→ **Aim of the exercise**:
Repeat the data exactly. Pictures are not part of the copy.

Revision tracking records
----
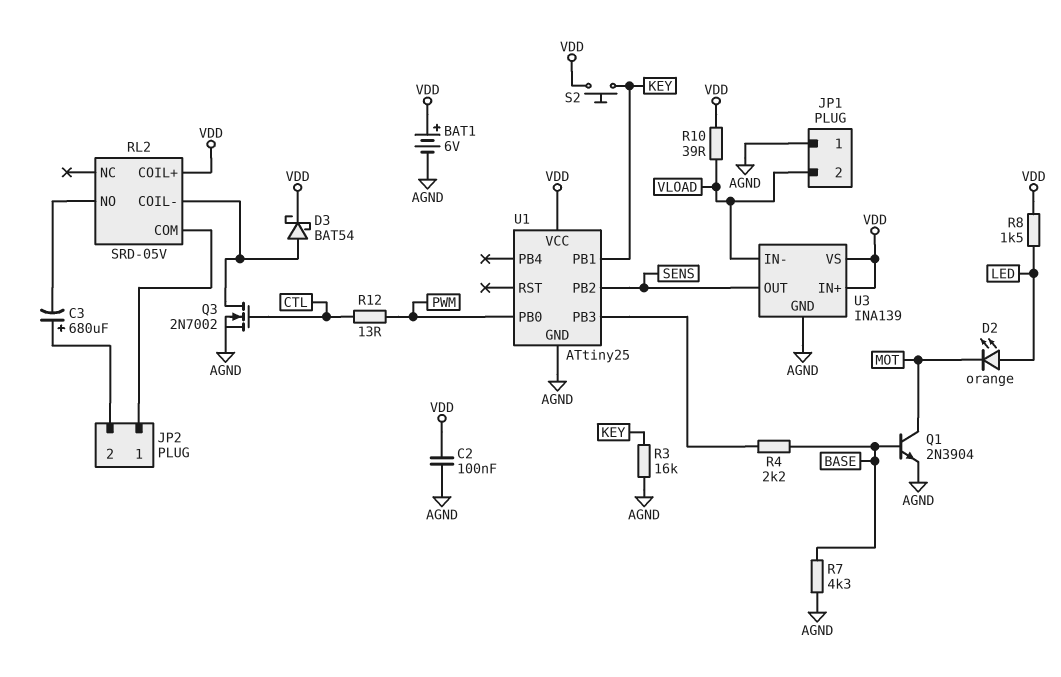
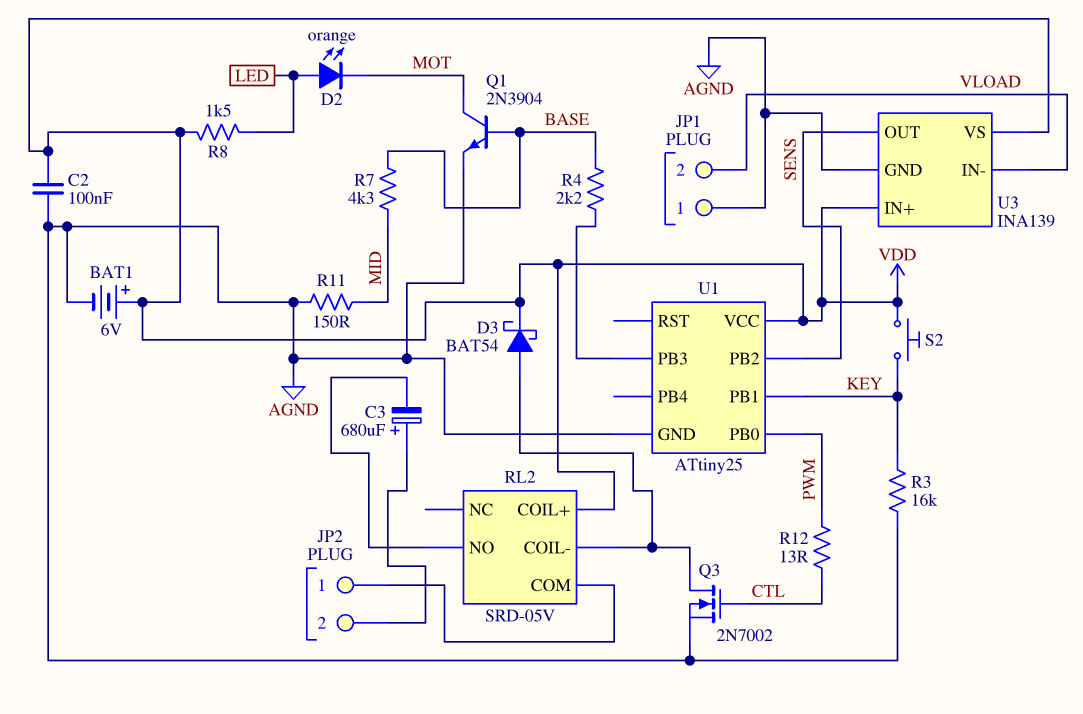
R7: 4.3k (AGND, BASE) -> 4.3k (BASE, MID)
R10: 39 (VDD, VLOAD) -> none
R11: none -> 150 (AGND, MID)

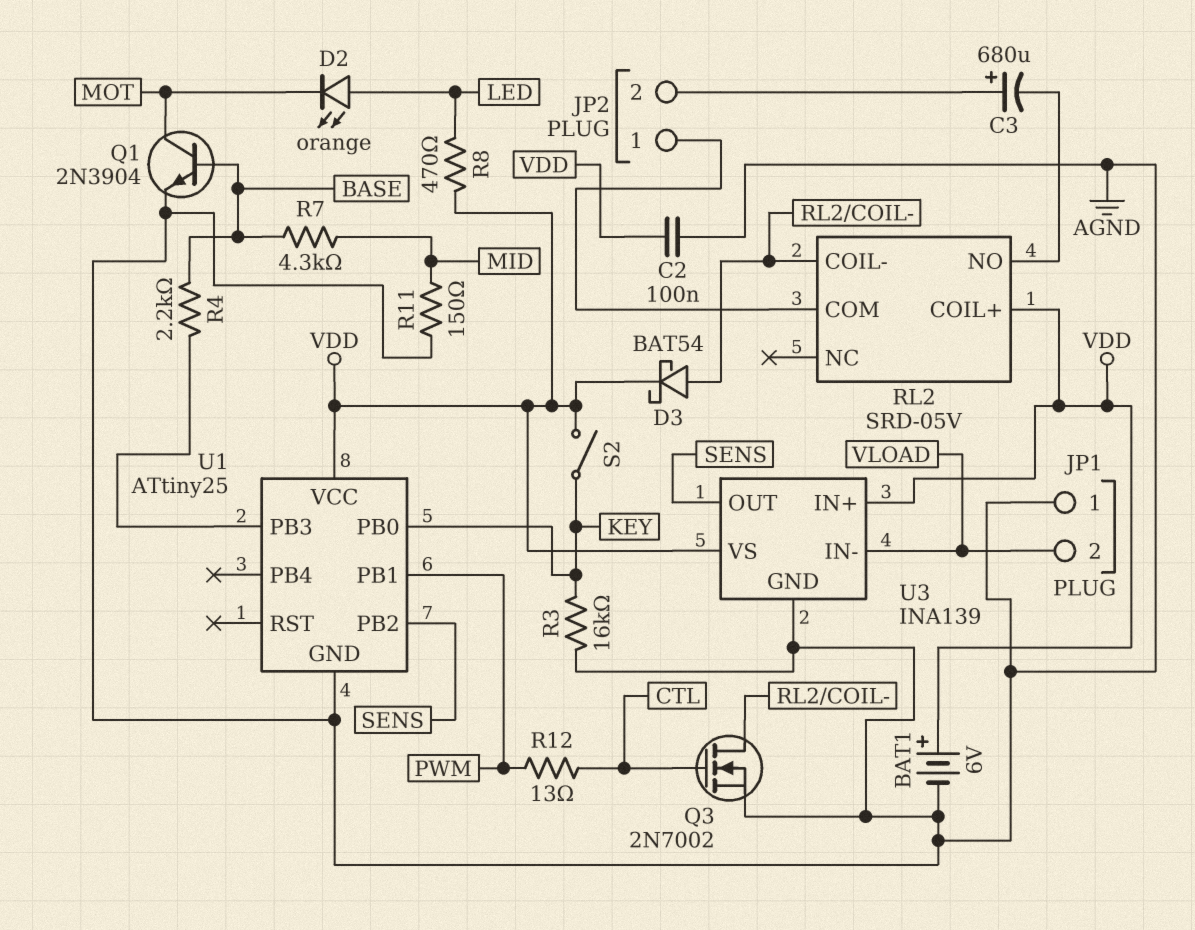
R8: 1.5k (LED, VDD) -> 470 (LED, VDD)
S2: button (KEY, VDD) -> switch (KEY, VDD)
U1 pin PB0: PWM -> KEY
U1 pin PB1: KEY -> PWM

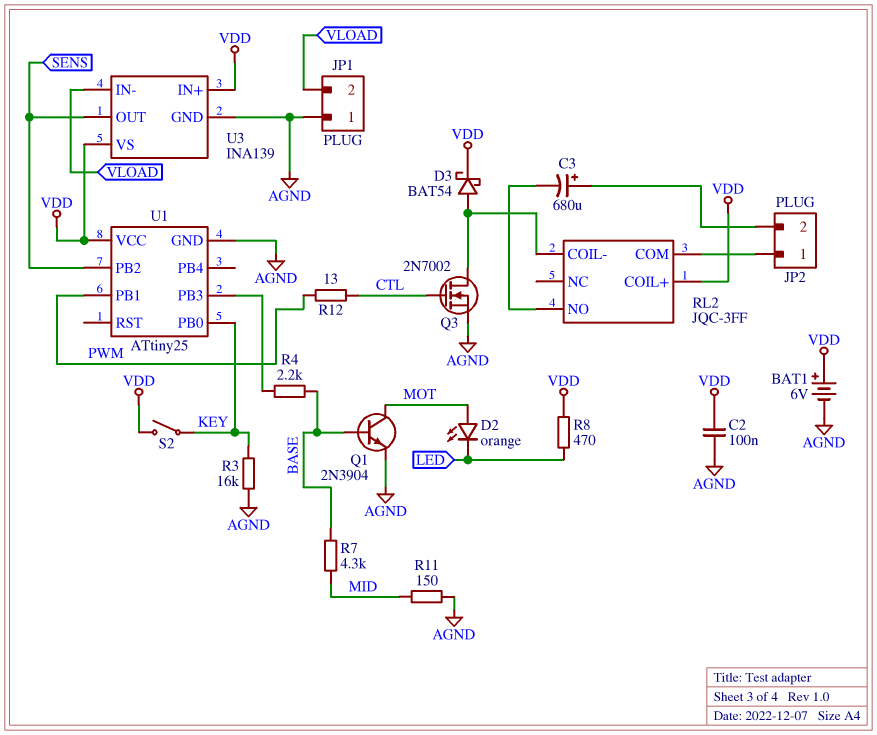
D2: LED orange (A LED, K MOT) -> LED orange (A MOT, K LED)
RL2: SRD-05V -> JQC-3FF

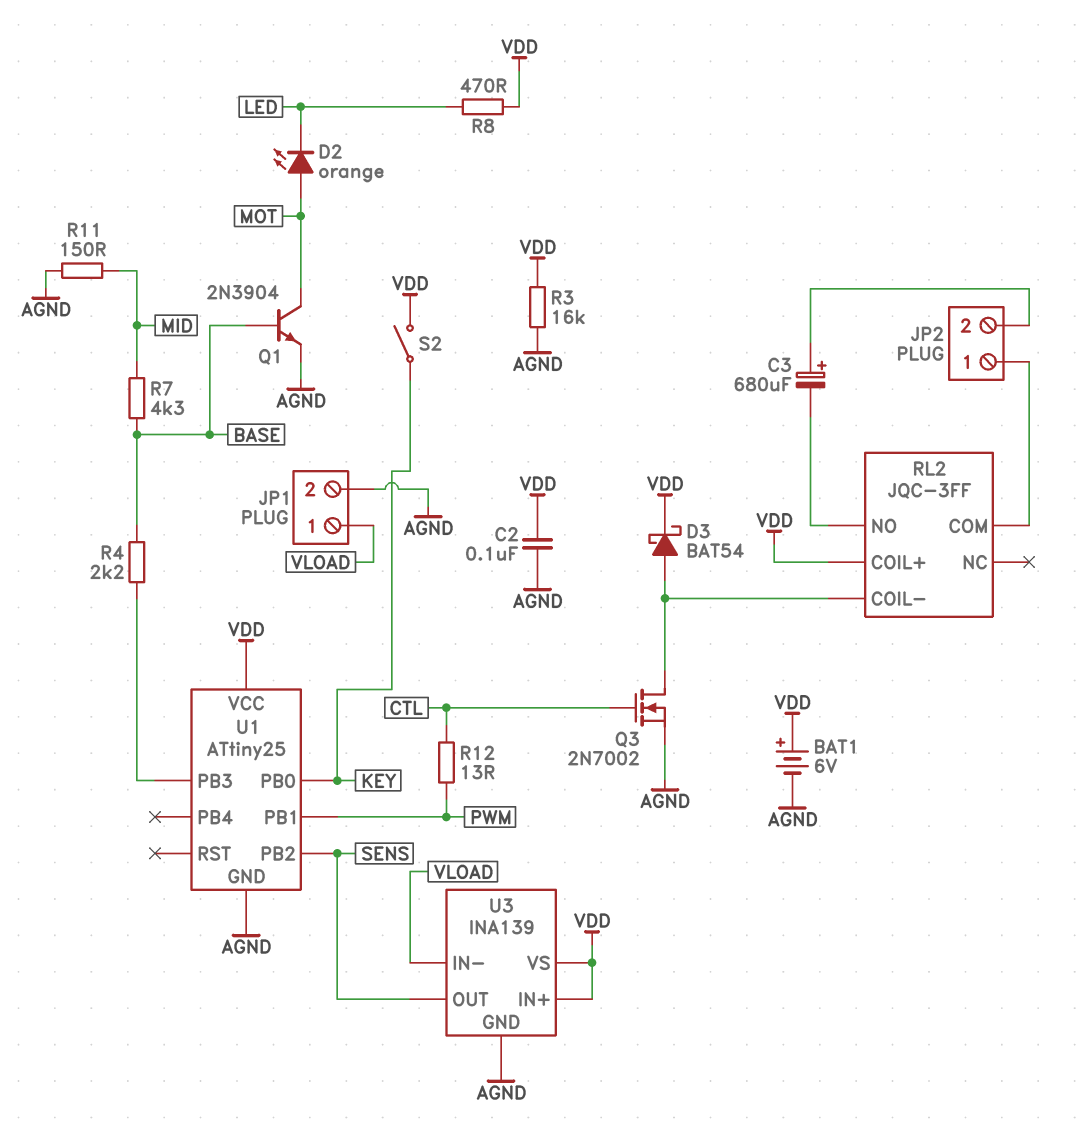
JP1 pin 1: AGND -> VLOAD
JP1 pin 2: VLOAD -> AGND
R3: 16k (AGND, KEY) -> 16k (AGND, VDD)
----
→ **Task response**:
R7: 4.3k (AGND, BASE) -> 4.3k (BASE, MID)
R10: 39 (VDD, VLOAD) -> none
R11: none -> 150 (AGND, MID)

R8: 1.5k (LED, VDD) -> 470 (LED, VDD)
S2: button (KEY, VDD) -> switch (KEY, VDD)
U1 pin PB0: PWM -> KEY
U1 pin PB1: KEY -> PWM

D2: LED orange (A LED, K MOT) -> LED orange (A MOT, K LED)
RL2: SRD-05V -> JQC-3FF

JP1 pin 1: AGND -> VLOAD
JP1 pin 2: VLOAD -> AGND
R3: 16k (AGND, KEY) -> 16k (AGND, VDD)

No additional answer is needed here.